- Opening Delimiter -

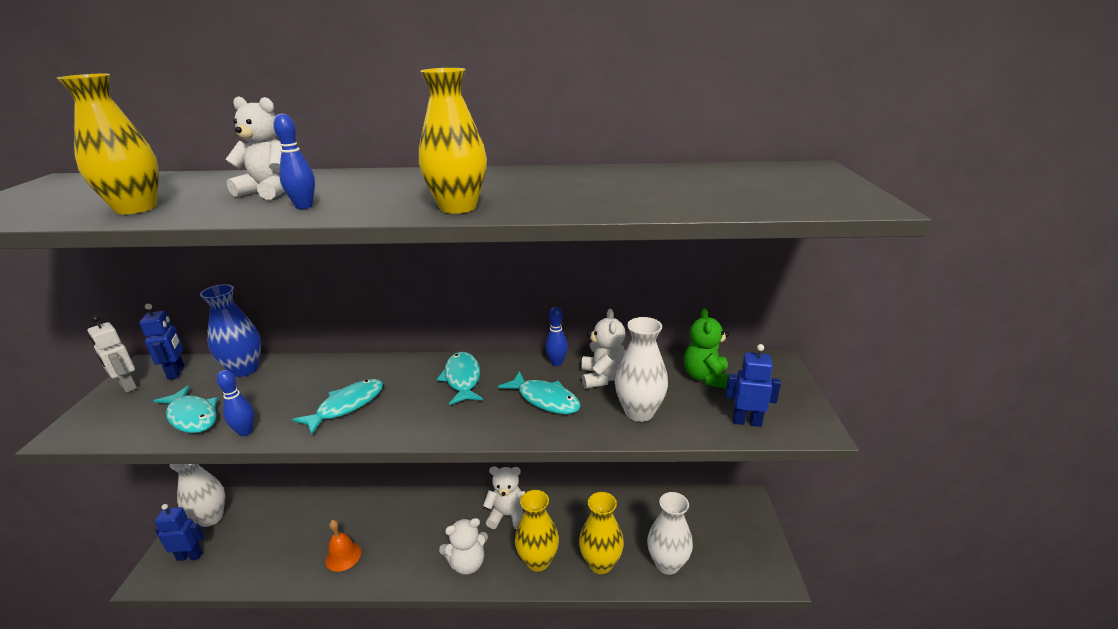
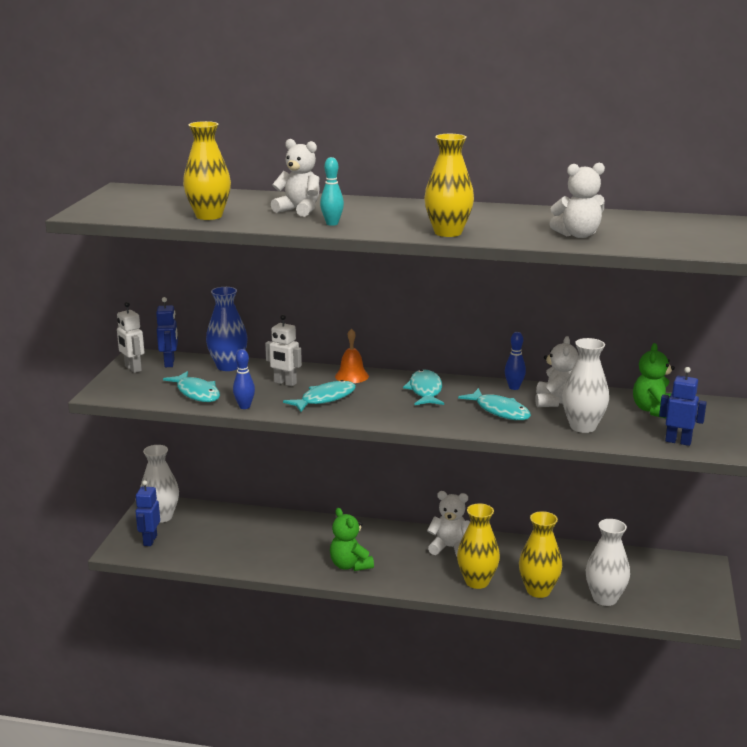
camera: 10 degrees right, 5 degrees down
(190, 556) = (150, 540): blue robot -> blue robot turned 90 degrees counterclockwise
(304, 206) = (332, 223): blue bowling pin -> turquoise bowling pin
(304, 387) = (285, 383): none -> white robot
(343, 556) = (291, 557): orange bell -> orange bell (351, 376)
(406, 558) = (350, 565): none -> green teddy bear
(467, 563) = (408, 575): white teddy bear -> white teddy bear (578, 235)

- Closing Delimiter -

Goal of the exercise: Starting from the line that contains "(406, 558) = (350, 565): none", transcribe each line to the end of the records above. Please add nothing.

Solution below:
(406, 558) = (350, 565): none -> green teddy bear
(467, 563) = (408, 575): white teddy bear -> white teddy bear (578, 235)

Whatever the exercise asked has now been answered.